*Exercise instructions:* The listing beneath should be written out in full, exactly as shown.

*Data to use:*
--------
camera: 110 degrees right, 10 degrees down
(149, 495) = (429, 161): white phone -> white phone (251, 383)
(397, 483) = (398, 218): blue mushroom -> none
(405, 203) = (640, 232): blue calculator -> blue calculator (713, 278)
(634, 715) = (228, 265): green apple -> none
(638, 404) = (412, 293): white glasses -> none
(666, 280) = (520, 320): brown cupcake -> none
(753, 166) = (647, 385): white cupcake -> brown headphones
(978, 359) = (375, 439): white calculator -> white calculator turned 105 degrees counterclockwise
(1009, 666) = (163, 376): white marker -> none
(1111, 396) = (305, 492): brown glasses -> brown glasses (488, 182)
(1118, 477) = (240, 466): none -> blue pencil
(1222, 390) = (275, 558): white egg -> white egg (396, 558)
--------
*Your response:*
camera: 110 degrees right, 10 degrees down
(149, 495) = (429, 161): white phone -> white phone (251, 383)
(397, 483) = (398, 218): blue mushroom -> none
(405, 203) = (640, 232): blue calculator -> blue calculator (713, 278)
(634, 715) = (228, 265): green apple -> none
(638, 404) = (412, 293): white glasses -> none
(666, 280) = (520, 320): brown cupcake -> none
(753, 166) = (647, 385): white cupcake -> brown headphones
(978, 359) = (375, 439): white calculator -> white calculator turned 105 degrees counterclockwise
(1009, 666) = (163, 376): white marker -> none
(1111, 396) = (305, 492): brown glasses -> brown glasses (488, 182)
(1118, 477) = (240, 466): none -> blue pencil
(1222, 390) = (275, 558): white egg -> white egg (396, 558)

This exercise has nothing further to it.